--- Input data ---

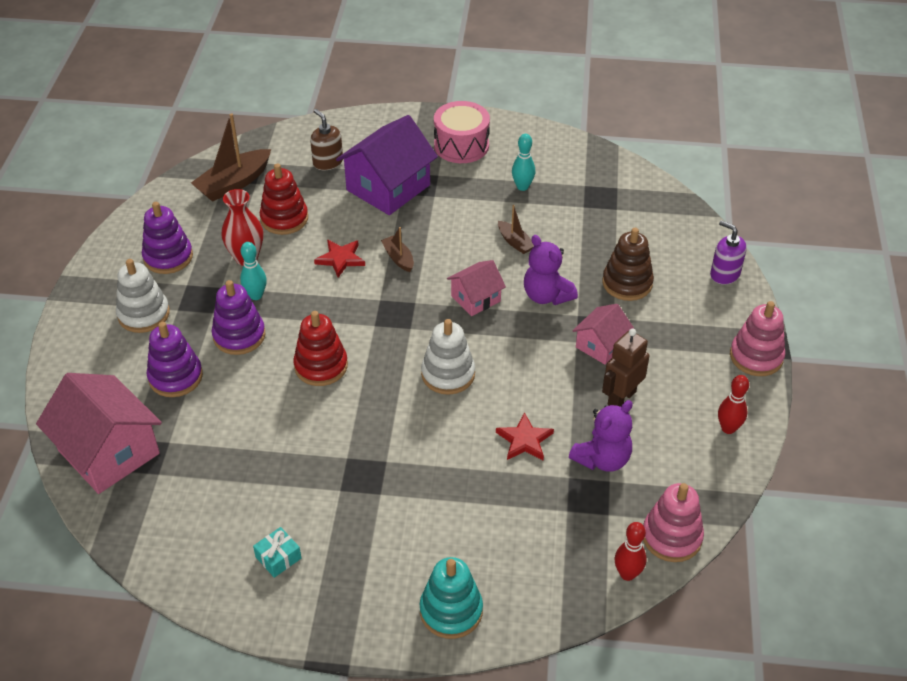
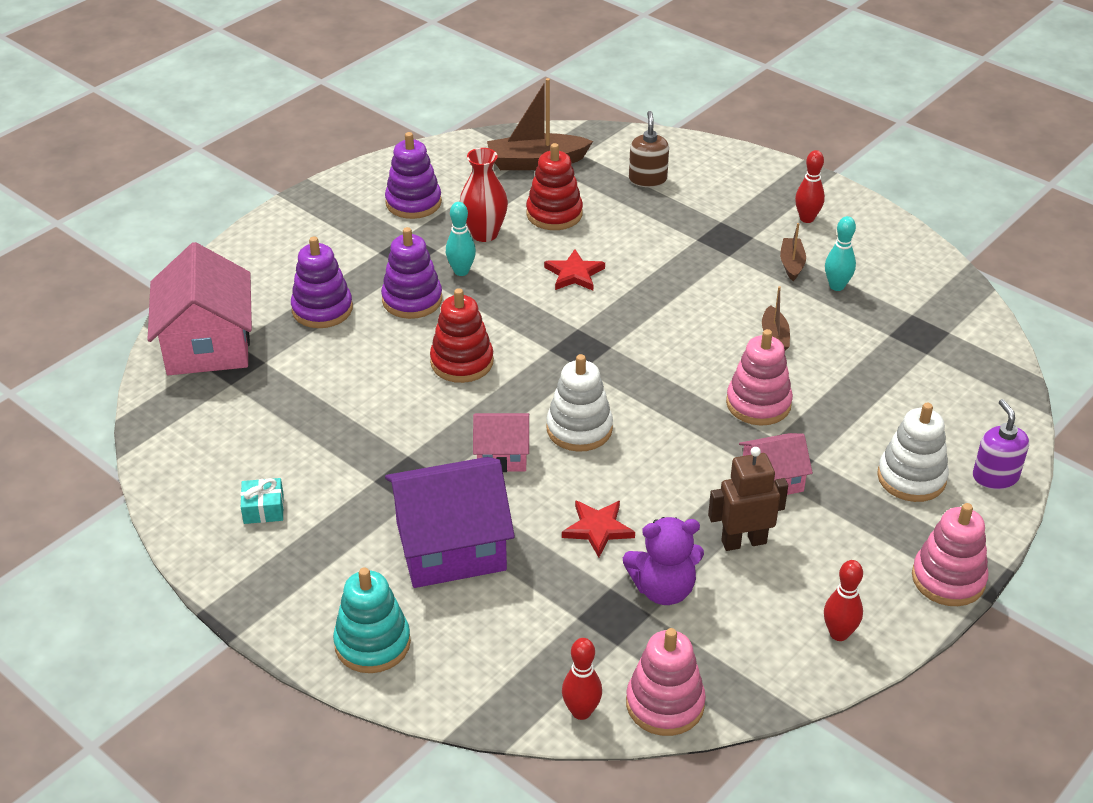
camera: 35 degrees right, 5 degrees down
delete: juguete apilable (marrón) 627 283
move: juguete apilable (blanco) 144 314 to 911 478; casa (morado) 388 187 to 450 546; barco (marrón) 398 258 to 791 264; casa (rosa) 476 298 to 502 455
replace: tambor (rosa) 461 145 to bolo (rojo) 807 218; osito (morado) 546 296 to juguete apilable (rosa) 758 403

---

Goal of the exercise.
Without copying any picture, write out all of the material exactly as it reads.

Finished task.
camera: 35 degrees right, 5 degrees down
delete: juguete apilable (marrón) 627 283
move: juguete apilable (blanco) 144 314 to 911 478; casa (morado) 388 187 to 450 546; barco (marrón) 398 258 to 791 264; casa (rosa) 476 298 to 502 455
replace: tambor (rosa) 461 145 to bolo (rojo) 807 218; osito (morado) 546 296 to juguete apilable (rosa) 758 403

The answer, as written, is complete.